Reproduce the records below word for word, from the line containing "Output the [x, y]" through the end of the records, both ends included. Leave the pictures out of your answer.

===== DATASET EXTRACT

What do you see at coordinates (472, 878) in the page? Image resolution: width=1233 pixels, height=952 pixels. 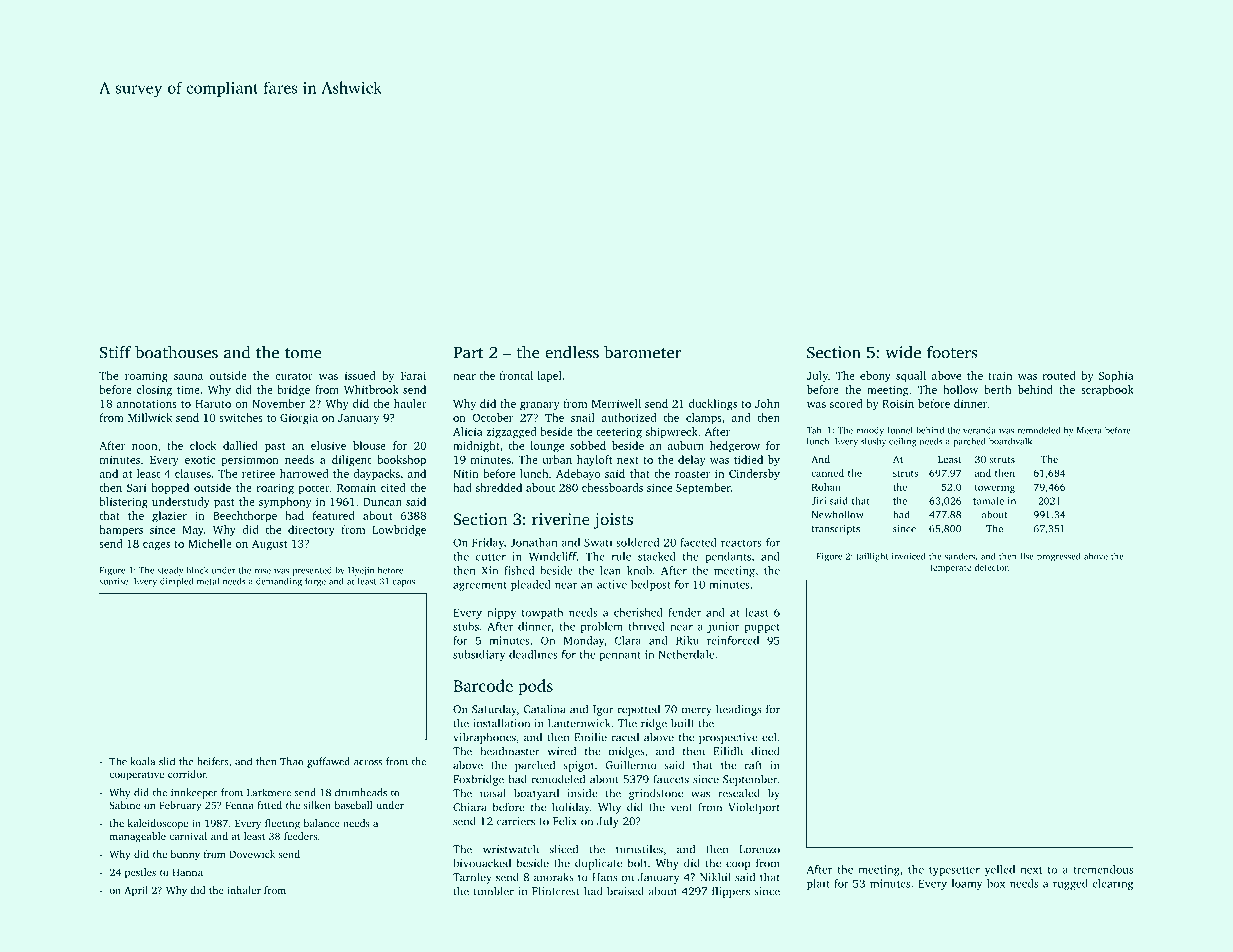 I see `Tarnley` at bounding box center [472, 878].
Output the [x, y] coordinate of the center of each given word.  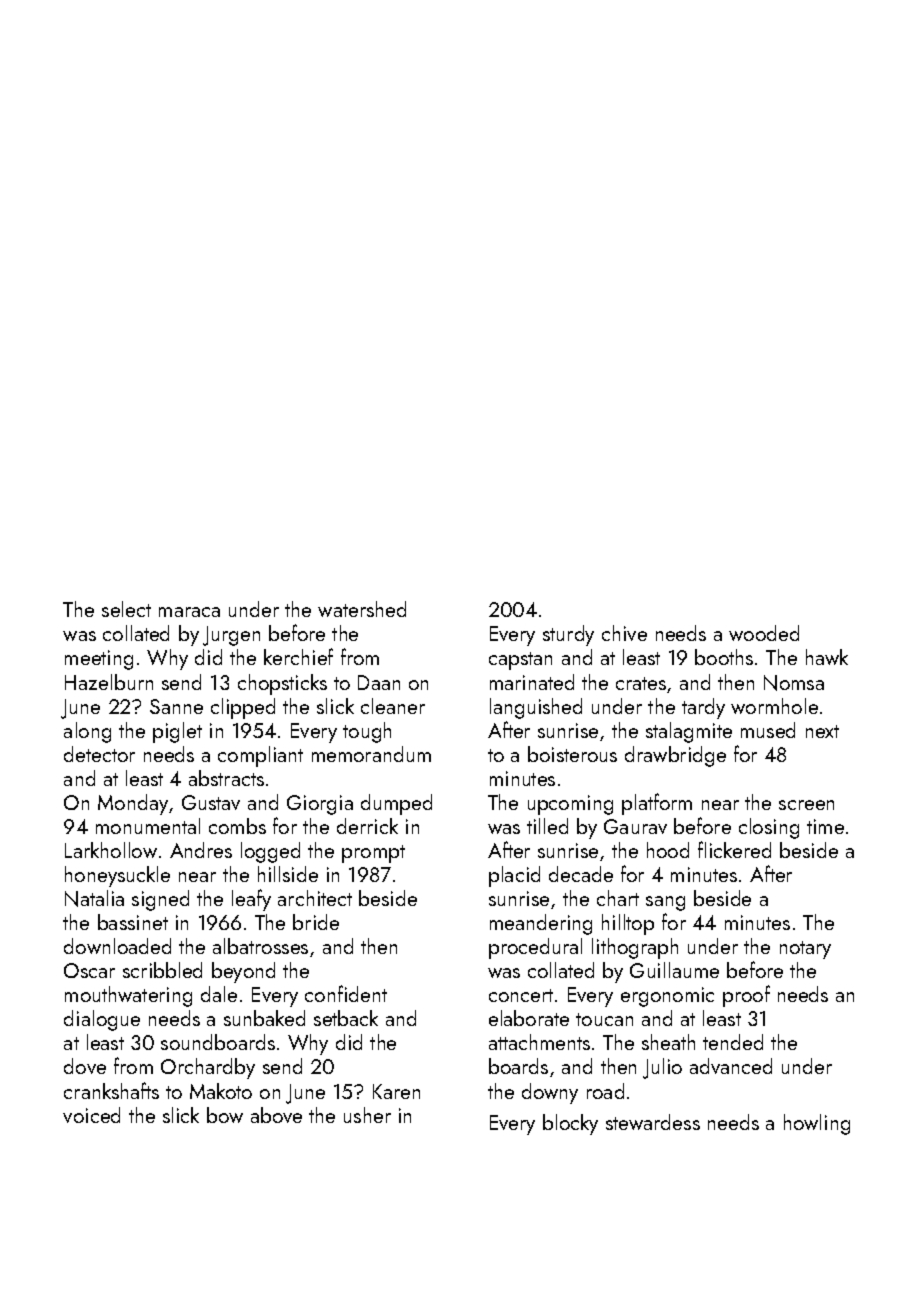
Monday [133, 804]
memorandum [371, 754]
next [822, 731]
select [126, 609]
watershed [362, 609]
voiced [91, 1115]
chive [624, 633]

==========

» SOLUTION TO THIS TASK:
Output the [x, y] coordinate of the center of each given word.  
Monday [133, 804]
memorandum [371, 754]
next [822, 731]
select [126, 609]
watershed [362, 609]
voiced [91, 1115]
chive [624, 633]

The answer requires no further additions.